- _Goal of the exercise_:
Search the material below for the word "none" and copy every line in which it occurs.
══ Material to process ══
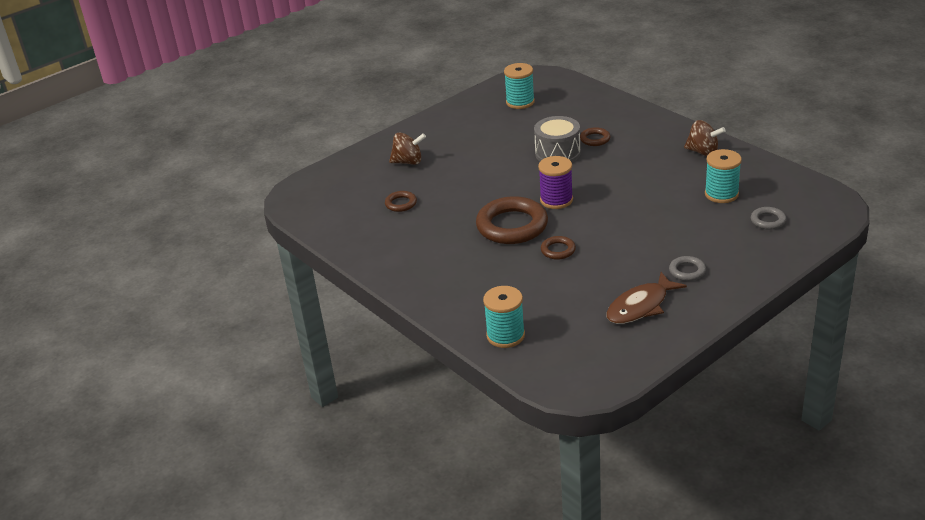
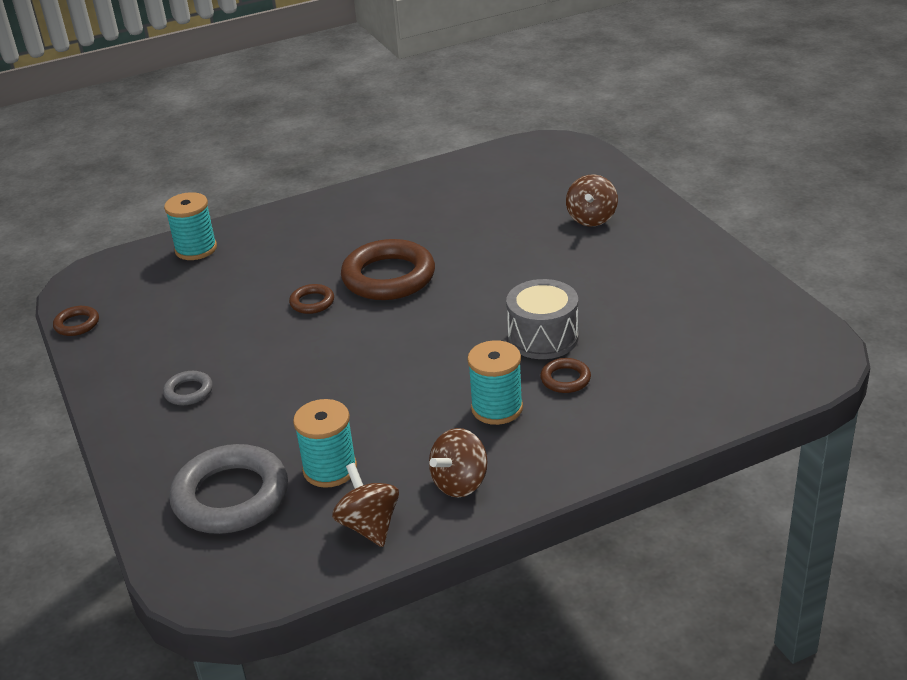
camera: 105 degrees right, 0 degrees up
(401, 204) = (493, 207): brown ring -> brown ring (77, 324)
(520, 102) = (724, 326): turquoise spool -> turquoise spool (497, 408)
(556, 200) = (422, 318): purple spool -> none
(640, 306) = (159, 342): brown fish -> none
(754, 170) = (369, 526): none -> brown spinning top
(768, 221) = (231, 496): grey ring -> grey ring, size x2.14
═══
- _Written answer_:
(556, 200) = (422, 318): purple spool -> none
(640, 306) = (159, 342): brown fish -> none
(754, 170) = (369, 526): none -> brown spinning top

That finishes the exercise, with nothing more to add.